__Supplied material__:
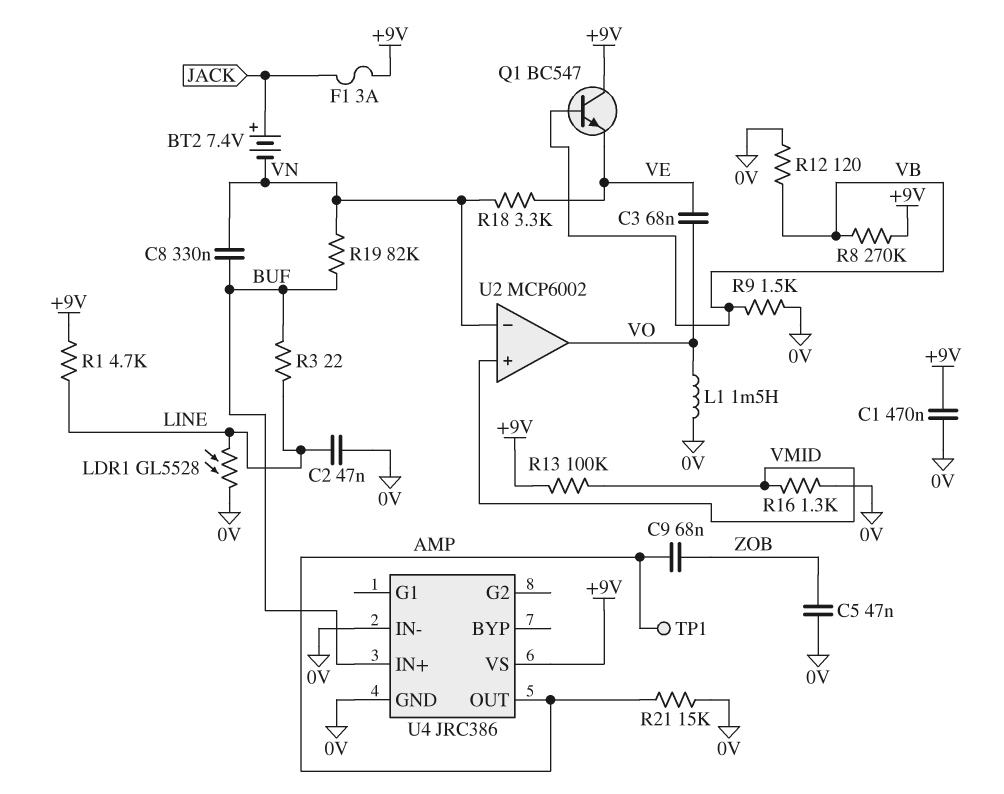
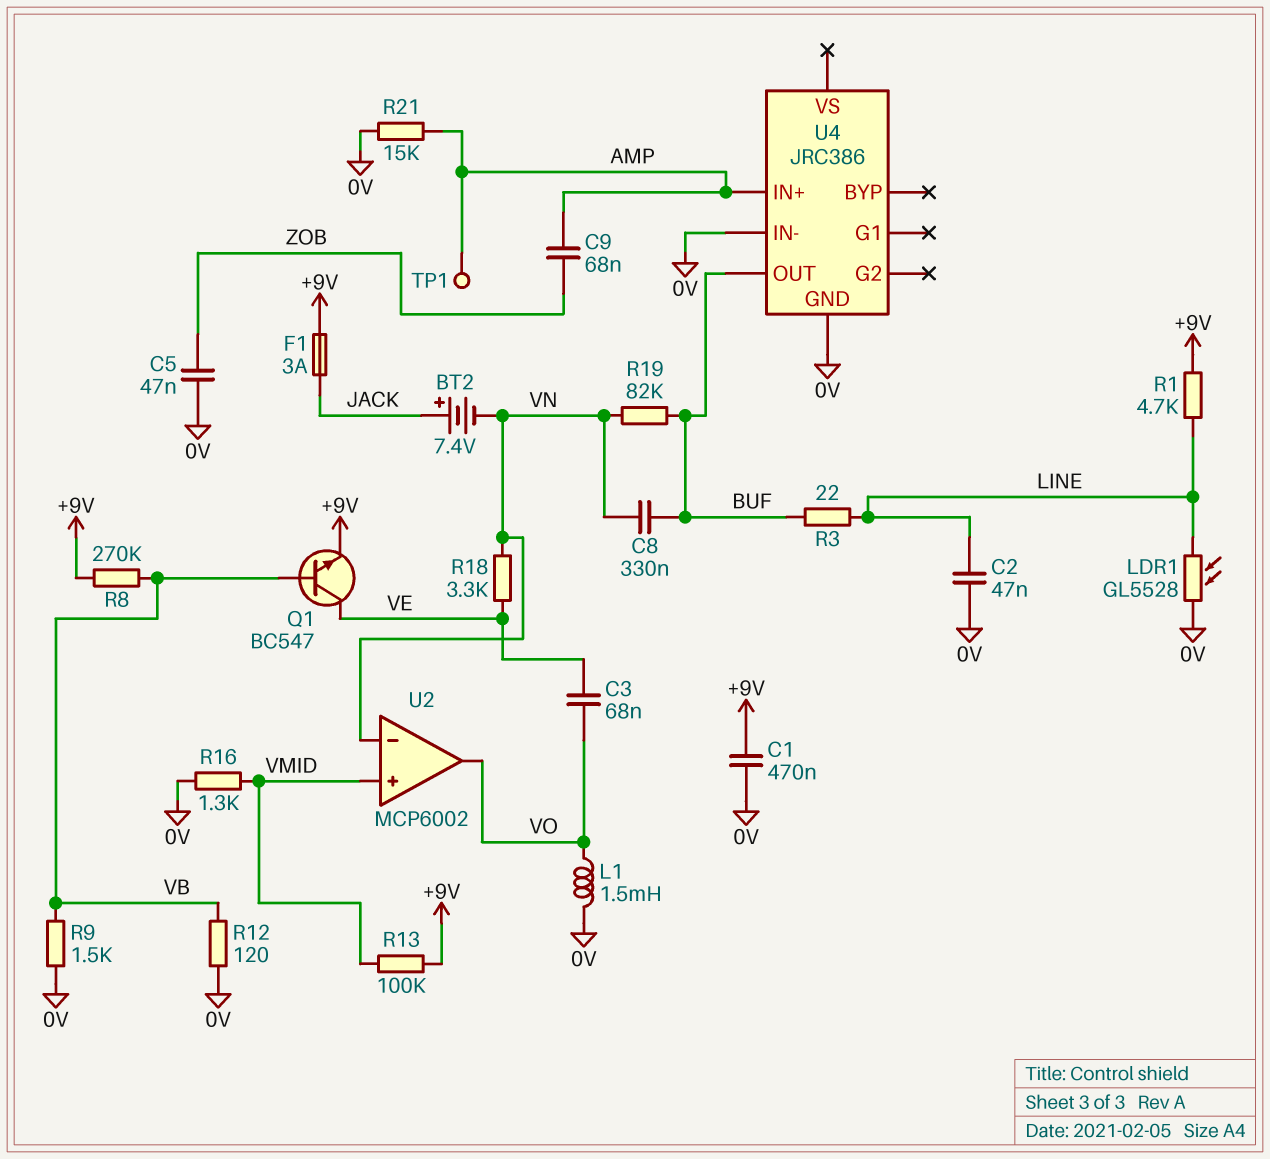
Q1: NPN BC547 (B VB, C +9V, E VE) -> NPN BC547 (B VB, C VE, E +9V)
U4 pin IN+: BUF -> AMP
U4 pin OUT: AMP -> BUF
U4 pin VS: +9V -> none

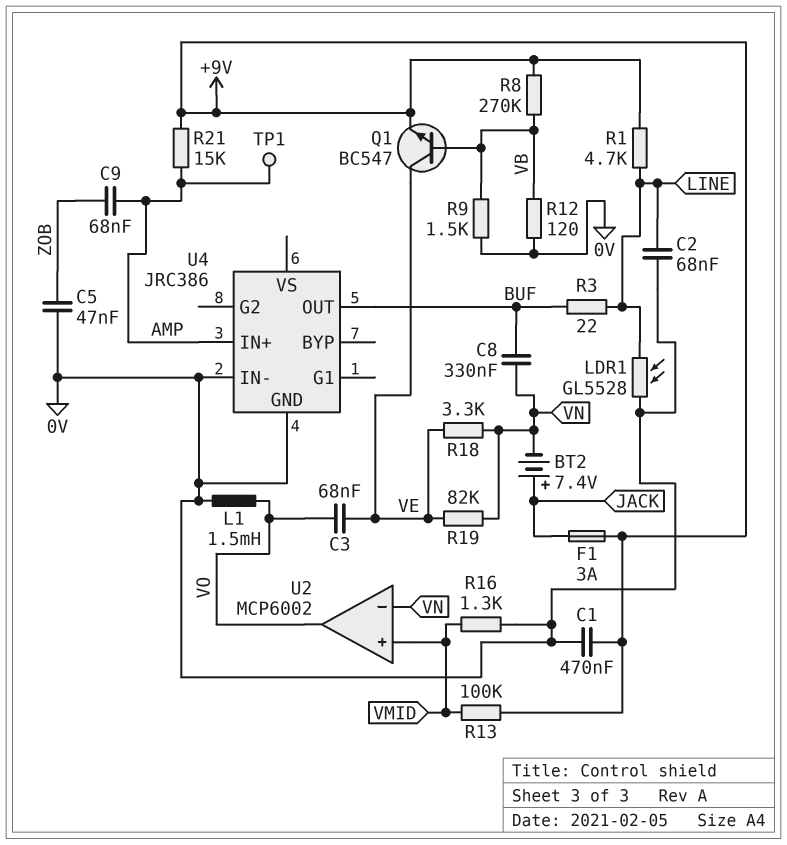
C2: 47nF (0V, LINE) -> 68nF (0V, LINE)
R19: 82k (BUF, VN) -> 82k (VE, VN)
R21: 15k (0V, AMP) -> 15k (+9V, AMP)

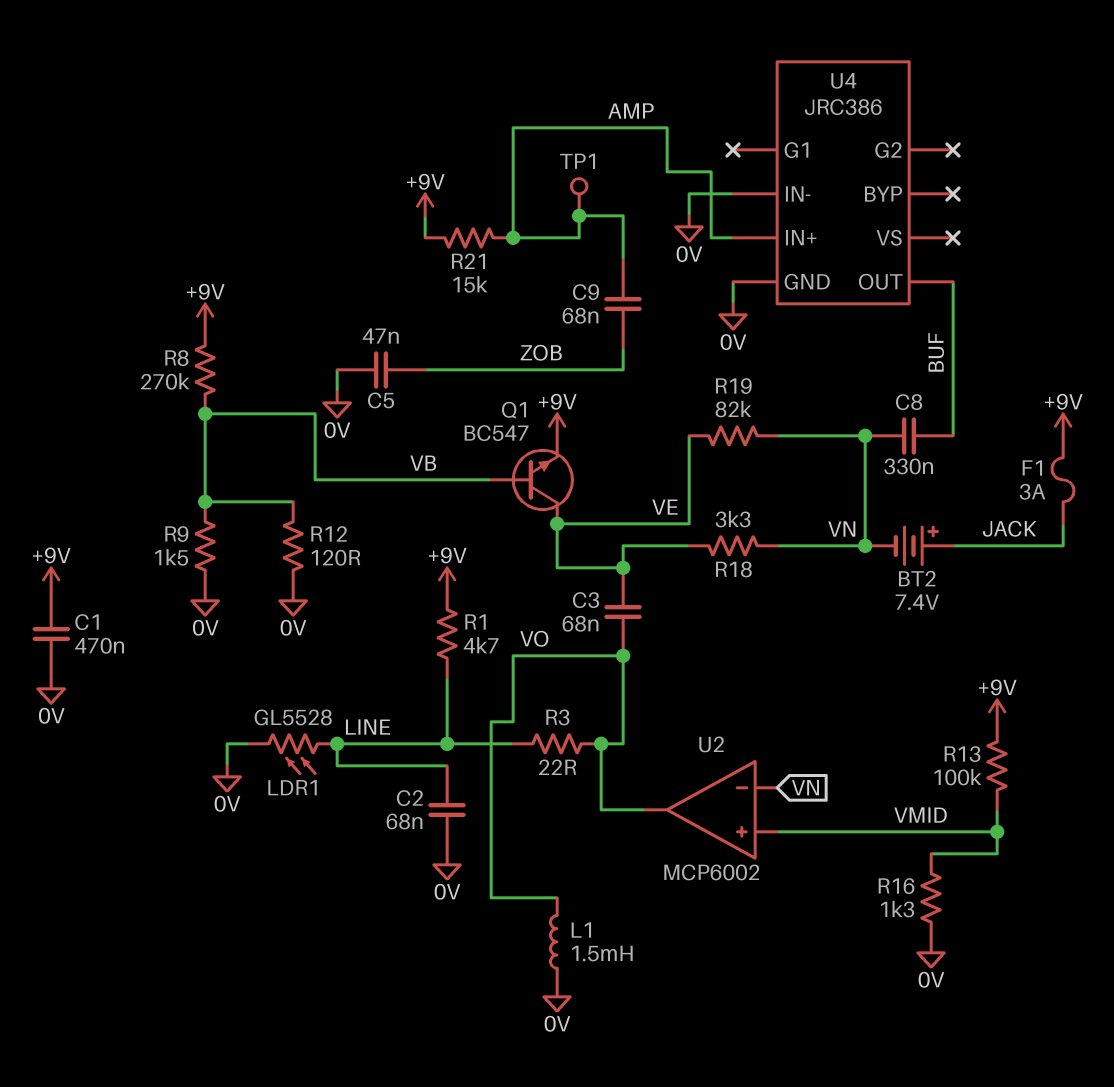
R3: 22 (BUF, LINE) -> 22 (LINE, VO)

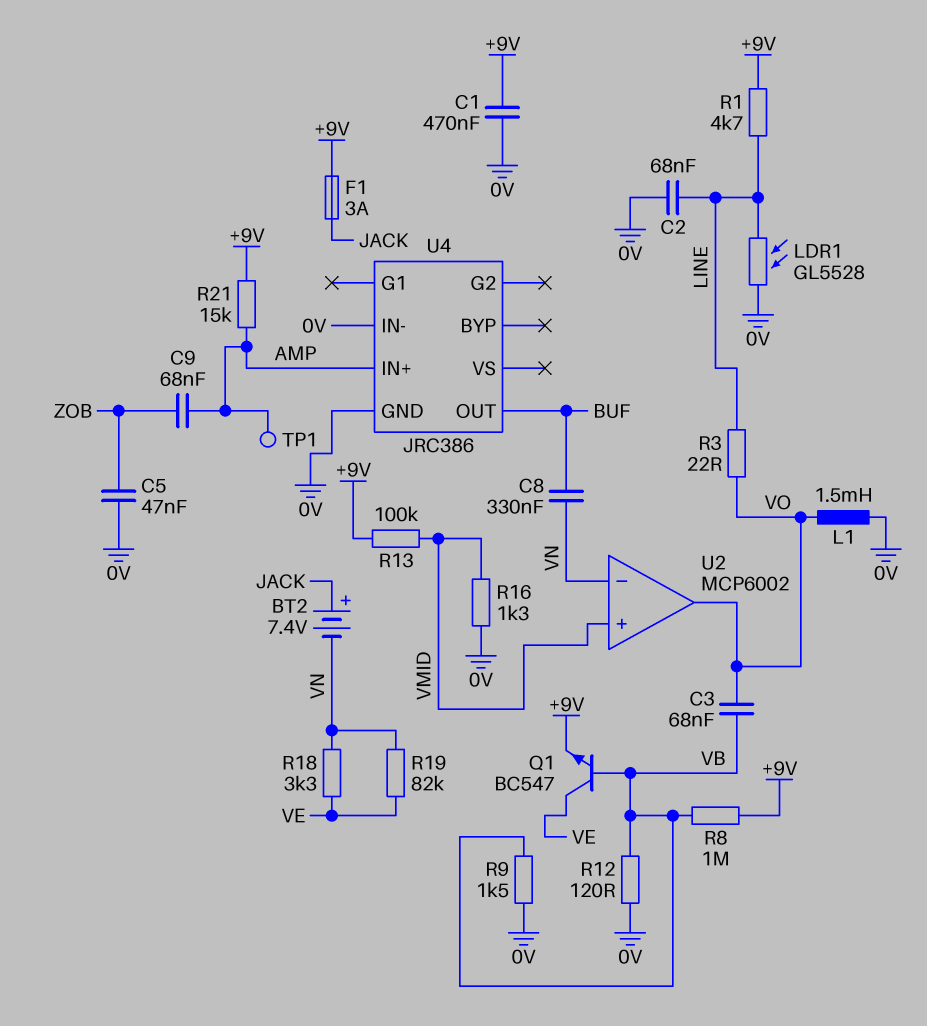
C3: 68nF (VE, VO) -> 68nF (VB, VO)
R8: 270k (+9V, VB) -> 1M (+9V, VB)

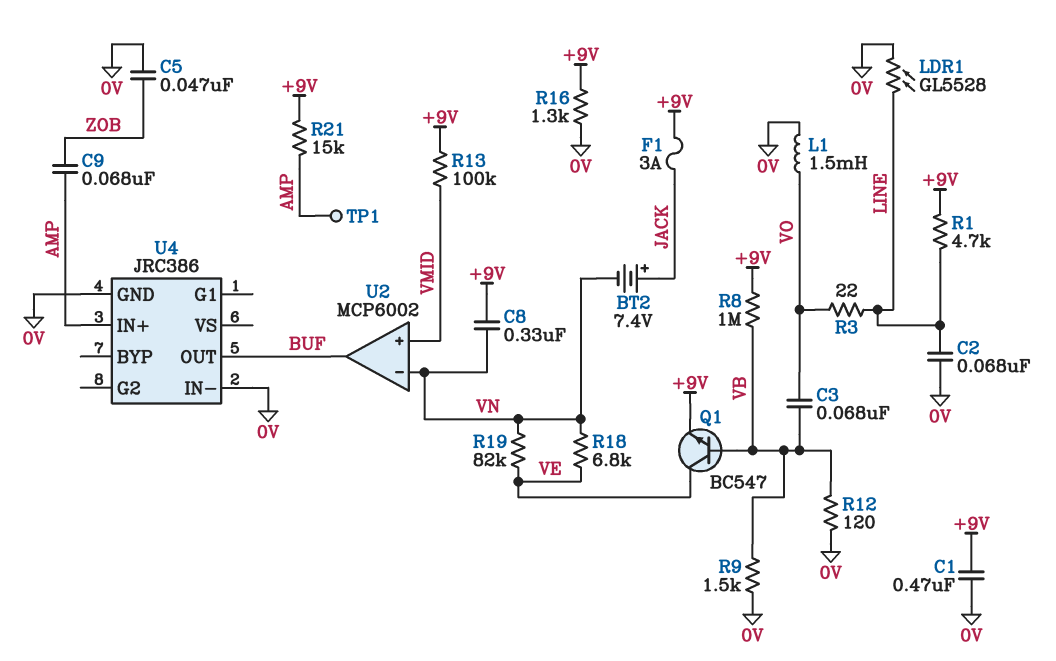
C8: 330nF (BUF, VN) -> 330nF (+9V, VN)
R16: 1.3k (0V, VMID) -> 1.3k (+9V, 0V)
R18: 3.3k (VE, VN) -> 6.8k (VE, VN)
U2 pin out: VO -> BUF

__Assignment__:
Exactly the lines running from the one with "U4 pin VS: +9V -> none" through the end of the listing above must be output, both ends included. No pictures belong in the output.

__Written answer__:
U4 pin VS: +9V -> none

C2: 47nF (0V, LINE) -> 68nF (0V, LINE)
R19: 82k (BUF, VN) -> 82k (VE, VN)
R21: 15k (0V, AMP) -> 15k (+9V, AMP)

R3: 22 (BUF, LINE) -> 22 (LINE, VO)

C3: 68nF (VE, VO) -> 68nF (VB, VO)
R8: 270k (+9V, VB) -> 1M (+9V, VB)

C8: 330nF (BUF, VN) -> 330nF (+9V, VN)
R16: 1.3k (0V, VMID) -> 1.3k (+9V, 0V)
R18: 3.3k (VE, VN) -> 6.8k (VE, VN)
U2 pin out: VO -> BUF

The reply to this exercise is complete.